Segment Start: Input data

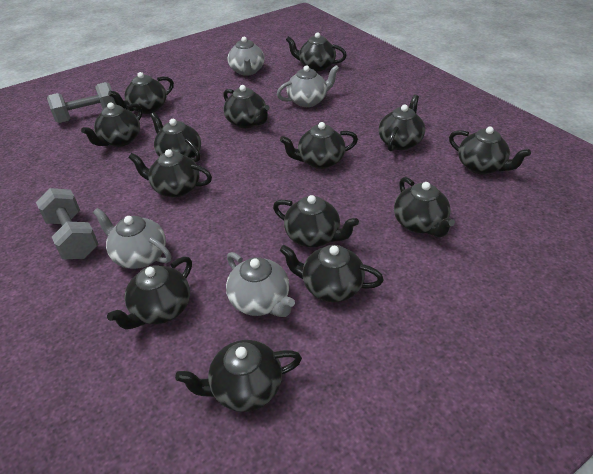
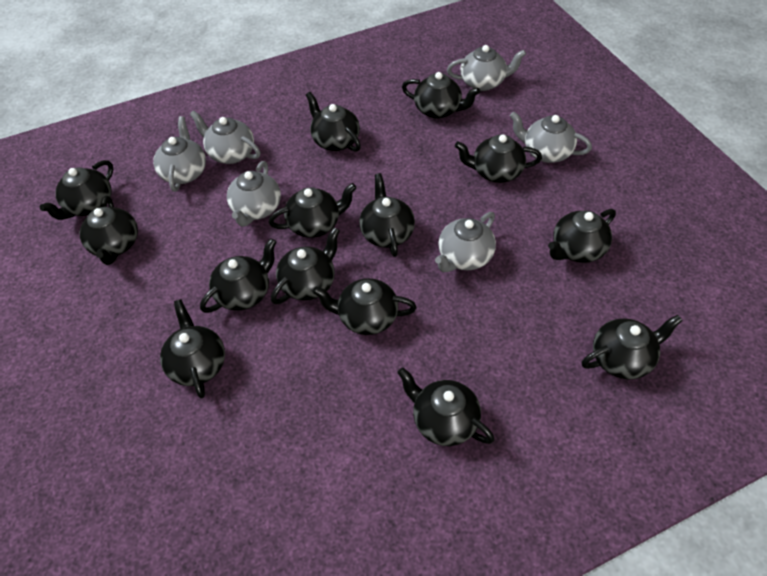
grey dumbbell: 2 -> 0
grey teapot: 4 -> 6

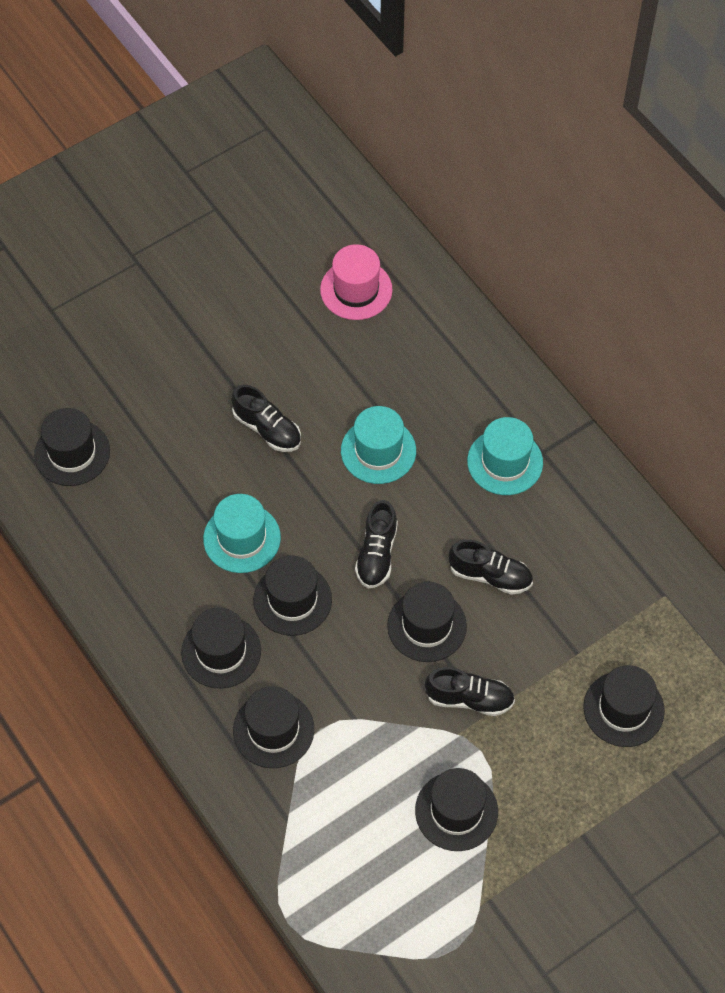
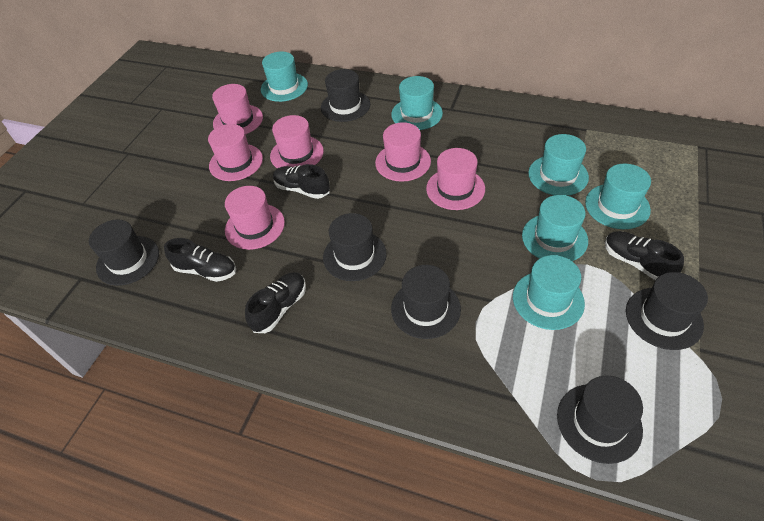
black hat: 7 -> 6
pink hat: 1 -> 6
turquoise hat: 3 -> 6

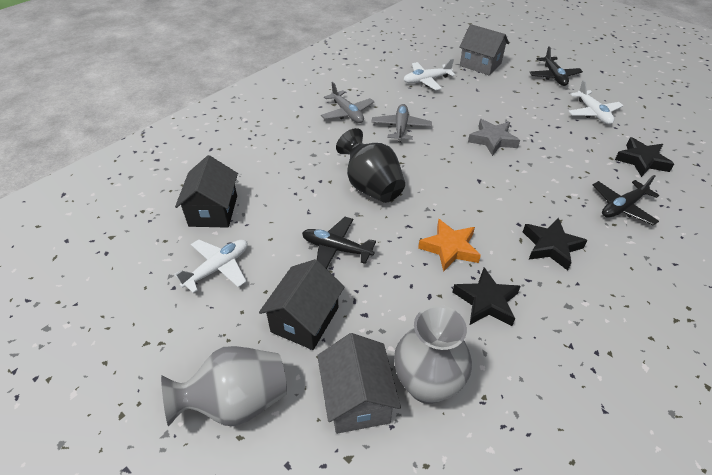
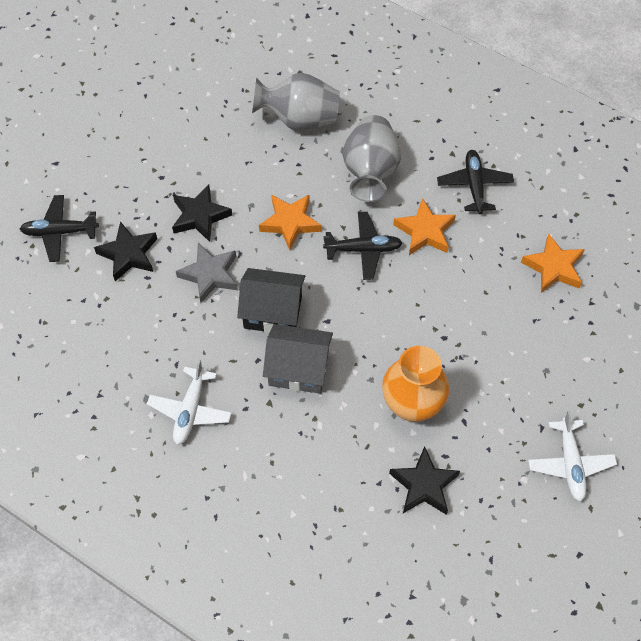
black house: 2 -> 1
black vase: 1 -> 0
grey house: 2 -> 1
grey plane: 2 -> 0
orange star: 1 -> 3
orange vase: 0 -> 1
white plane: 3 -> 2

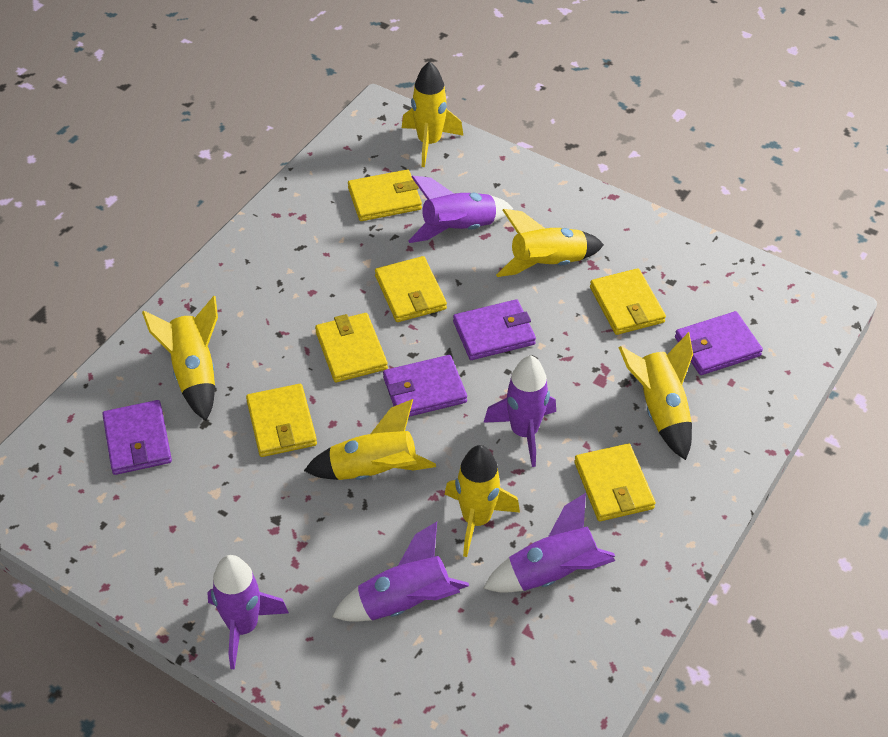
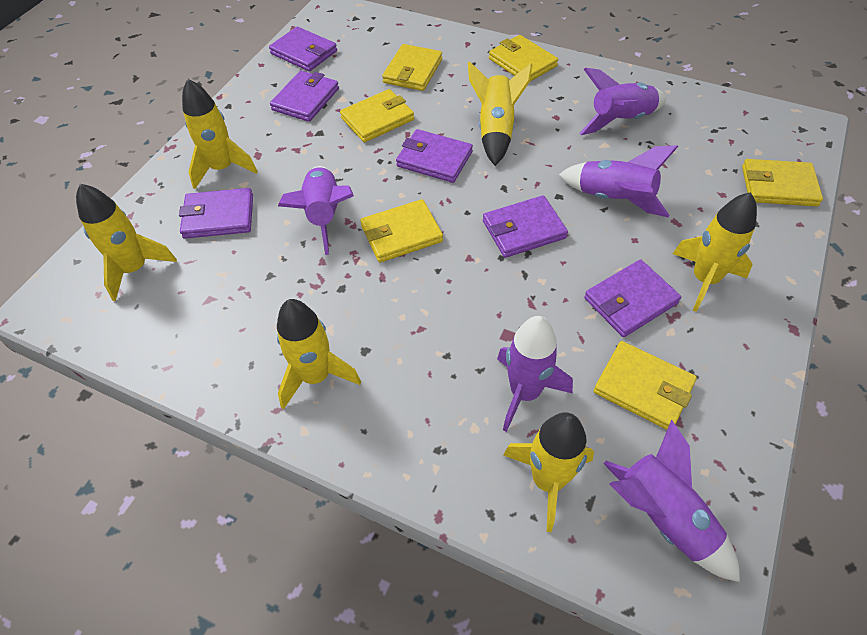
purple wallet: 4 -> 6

Segment End: Input data
Segment Start: Input data

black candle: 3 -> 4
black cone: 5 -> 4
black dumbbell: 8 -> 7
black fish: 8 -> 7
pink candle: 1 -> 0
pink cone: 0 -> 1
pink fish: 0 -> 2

Segment End: Input data
Segment Start: Input data

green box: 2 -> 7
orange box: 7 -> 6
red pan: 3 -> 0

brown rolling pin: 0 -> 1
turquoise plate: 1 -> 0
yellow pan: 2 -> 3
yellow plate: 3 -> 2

Segment End: Input data

--- What you will do ---
Using the data above, transcribe exactly the lines between those containing "orange star: 1 -> 3" and "purple wallet: 4 -> 6", inclusive, and leave every picture behind.

--- Finished exercise ---
orange star: 1 -> 3
orange vase: 0 -> 1
white plane: 3 -> 2

purple wallet: 4 -> 6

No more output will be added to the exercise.